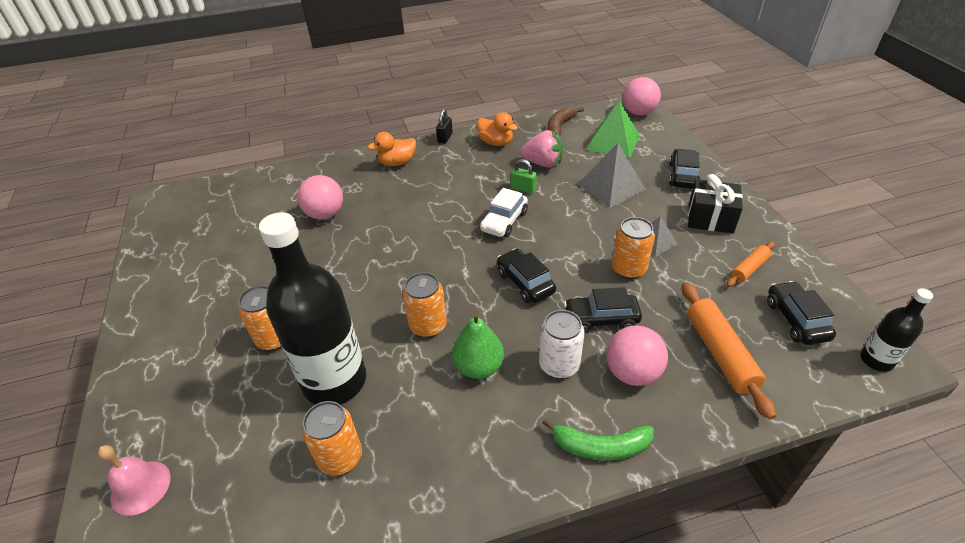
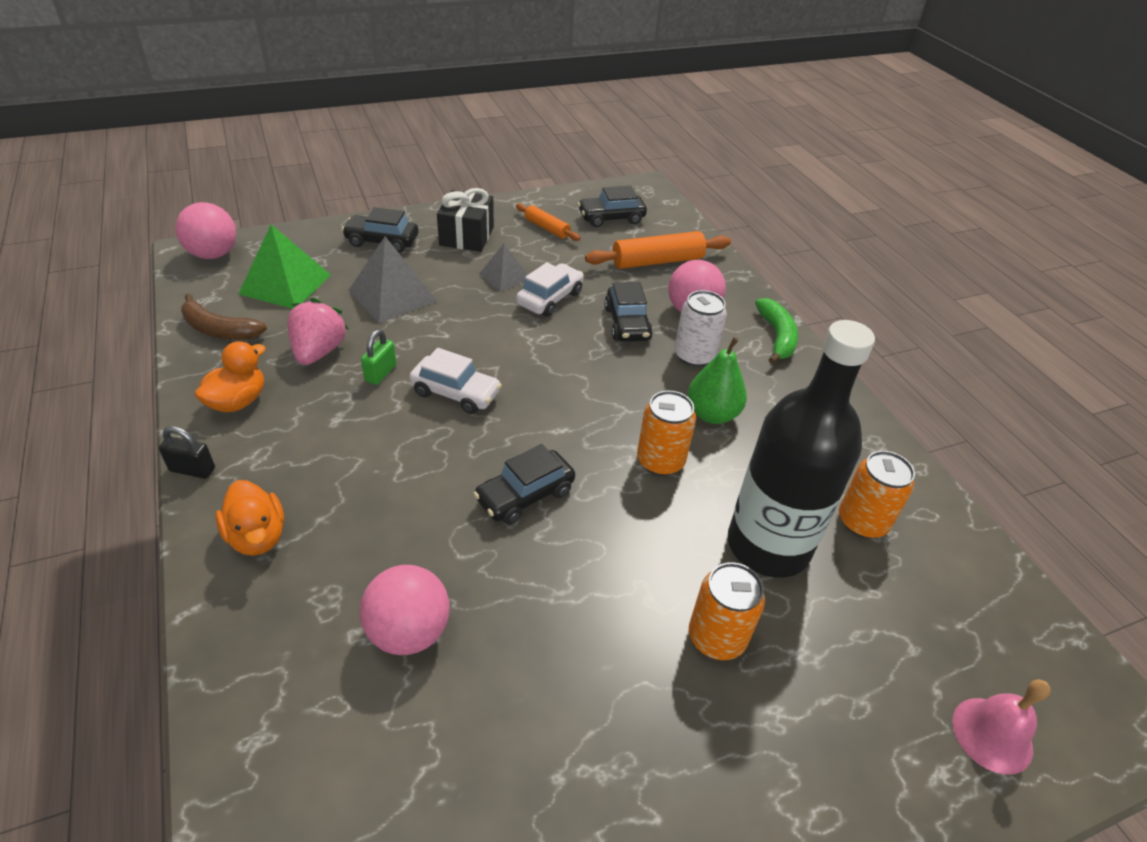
camera: 100 degrees left, 0 degrees up
black car [497,249,556,303] -> black car moved to [473,444,575,525]
orange can [612,217,655,279] -> white car [516,262,584,317]
black bottle [860,288,933,372] -> none

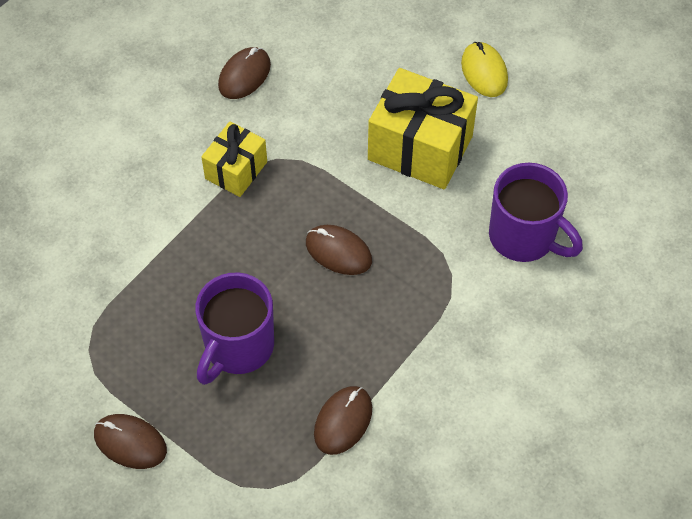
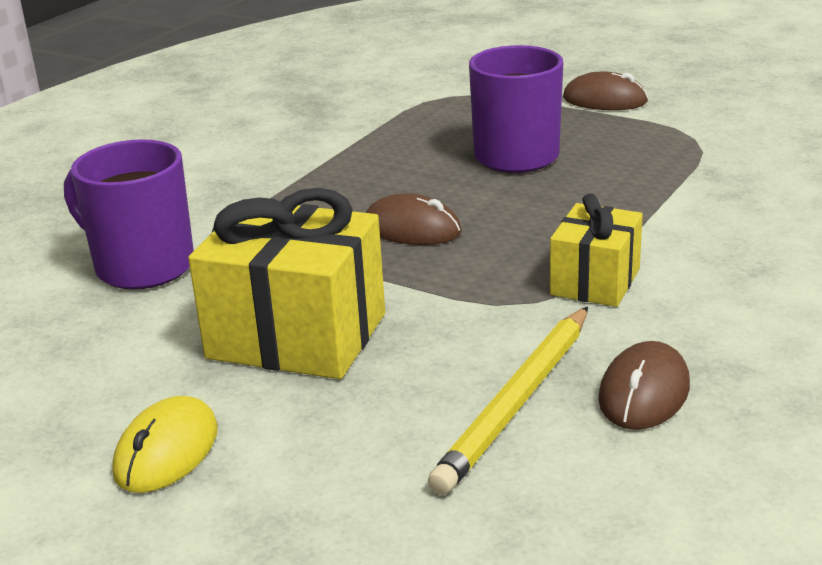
camera: 175 degrees right, 30 degrees down
brown mouse [314,386,372,455] -> none
yellow mouse [461,42,508,97] -> yellow mouse turned 45 degrees clockwise [112,396,218,493]
none -> yellow pencil [428,307,588,495]

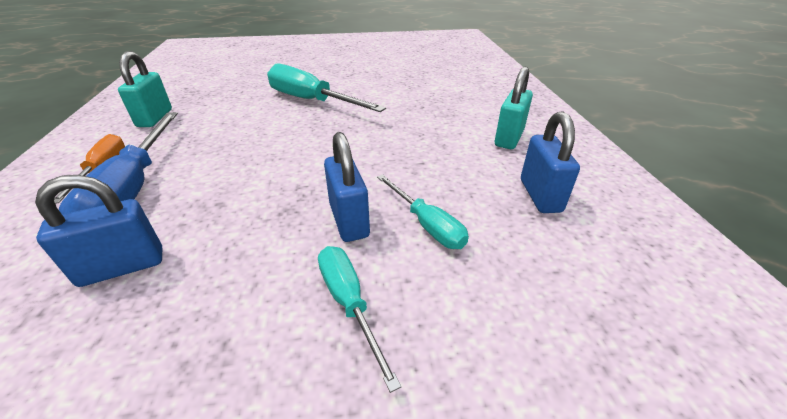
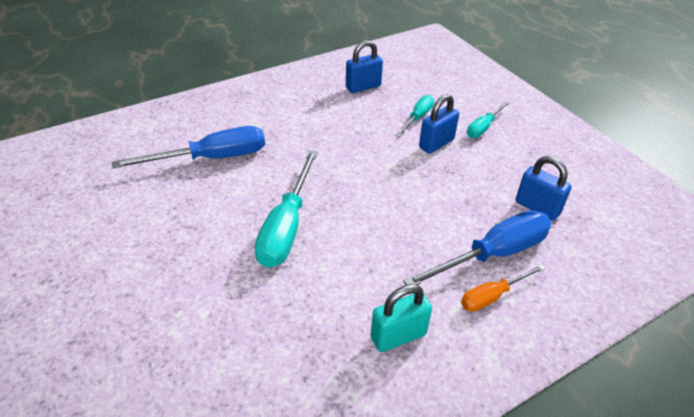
camera: 115 degrees left, 5 degrees up
turquoise padlock [495,67,533,149] -> none
none -> blue screwdriver [112,126,265,168]

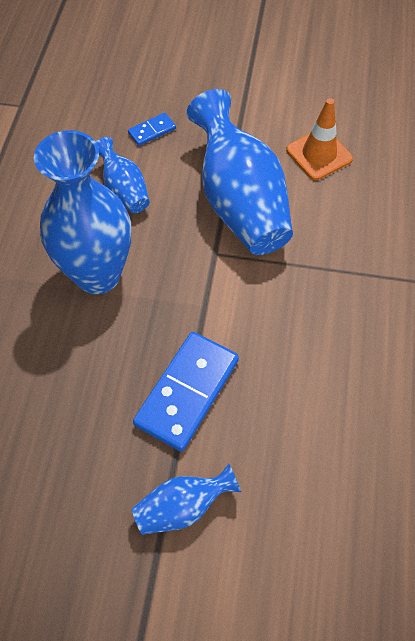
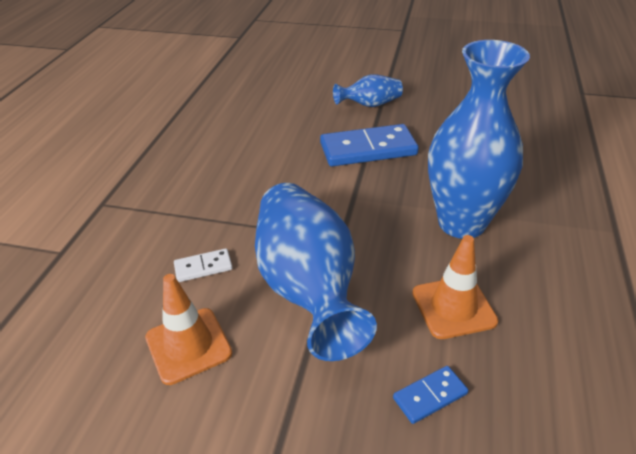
camera: 175 degrees left, 20 degrees down
blue vase [96,137,150,213] -> orange traffic cone [412,235,498,339]
blue domino [133,332,239,452] -> blue domino turned 45 degrees clockwise [320,124,419,166]
none -> white domino [174,248,233,282]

____________________

* _Exercise aim_
Return the material exactly as given, apart from the pictures.

* _Solution for this exercise_
camera: 100 degrees left, 0 degrees up
black car [497,249,556,303] -> black car moved to [473,444,575,525]
orange can [612,217,655,279] -> white car [516,262,584,317]
black bottle [860,288,933,372] -> none

camera: 175 degrees right, 30 degrees down
brown mouse [314,386,372,455] -> none
yellow mouse [461,42,508,97] -> yellow mouse turned 45 degrees clockwise [112,396,218,493]
none -> yellow pencil [428,307,588,495]

camera: 115 degrees left, 5 degrees up
turquoise padlock [495,67,533,149] -> none
none -> blue screwdriver [112,126,265,168]

camera: 175 degrees left, 20 degrees down
blue vase [96,137,150,213] -> orange traffic cone [412,235,498,339]
blue domino [133,332,239,452] -> blue domino turned 45 degrees clockwise [320,124,419,166]
none -> white domino [174,248,233,282]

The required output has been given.